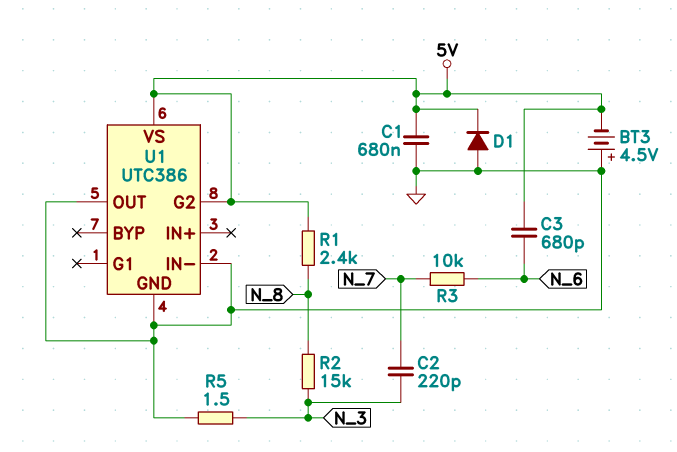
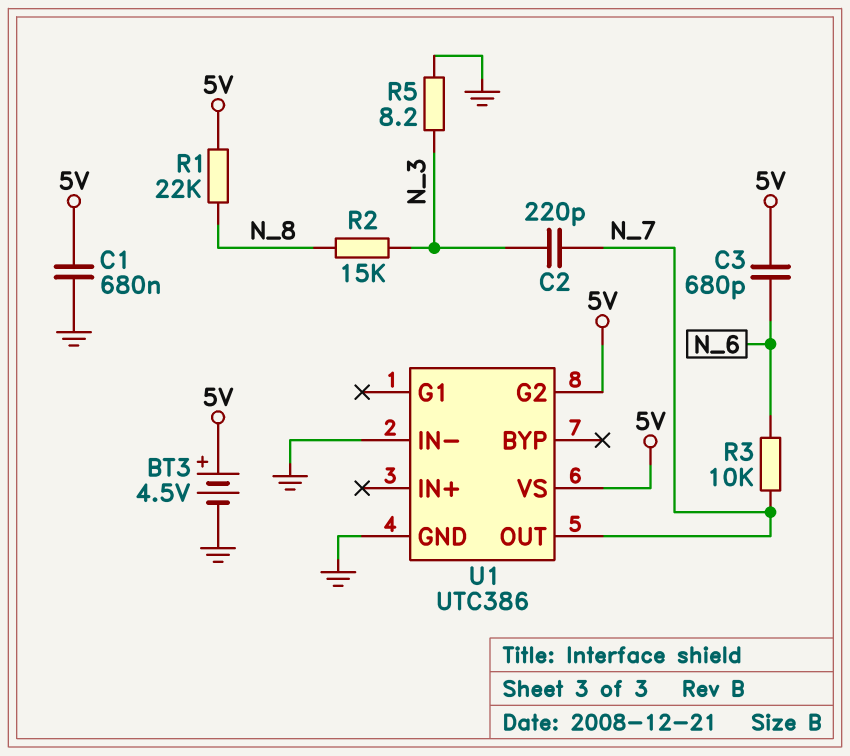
BT3: 4.5V (plus GND, minus 5V) -> 4.5V (plus 5V, minus GND)
D1: diode (A GND, K 5V) -> none
R1: 2.4k (5V, N_8) -> 22k (5V, N_8)
R5: 1.5 (GND, N_3) -> 8.2 (GND, N_3)
U1 pin OUT: GND -> N_7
_____
▶ [Prompt] Your answer should be the lines from the one containing "R1: 2.4k (5V, N_8) -> 22k (5V, N_8)" to the end of the entries above, restated exactly and alone.

▶ [Solution]
R1: 2.4k (5V, N_8) -> 22k (5V, N_8)
R5: 1.5 (GND, N_3) -> 8.2 (GND, N_3)
U1 pin OUT: GND -> N_7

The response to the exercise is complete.